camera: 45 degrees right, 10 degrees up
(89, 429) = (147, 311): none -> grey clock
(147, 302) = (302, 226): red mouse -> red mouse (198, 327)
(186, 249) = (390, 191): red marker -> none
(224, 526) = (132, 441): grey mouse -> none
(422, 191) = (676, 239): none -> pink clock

* * *

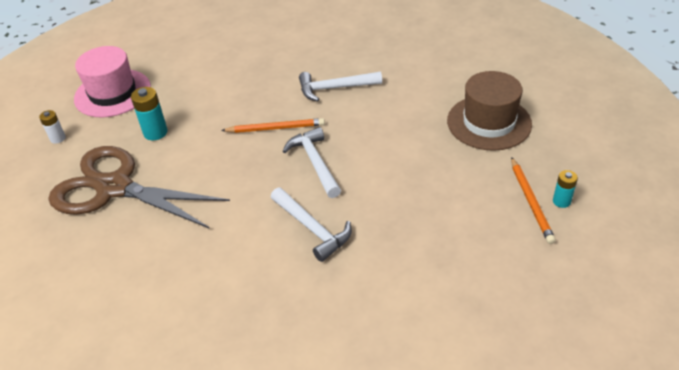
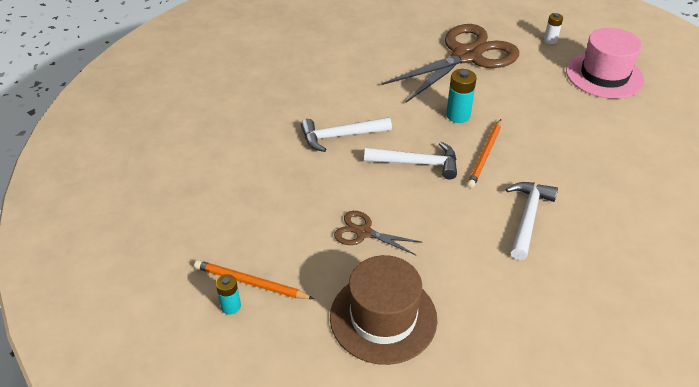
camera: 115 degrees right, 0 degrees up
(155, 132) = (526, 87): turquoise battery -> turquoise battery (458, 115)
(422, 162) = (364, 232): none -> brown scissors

◆ EXERCISE BRIEF: Your task is to retype the entries verbatim, starting with the line that holds "(186, 249) = (390, 191): red marker -> none" and stopping after the line that holds "(422, 191) = (676, 239): none -> pink clock".

◆ ANSWER BELOW:
(186, 249) = (390, 191): red marker -> none
(224, 526) = (132, 441): grey mouse -> none
(422, 191) = (676, 239): none -> pink clock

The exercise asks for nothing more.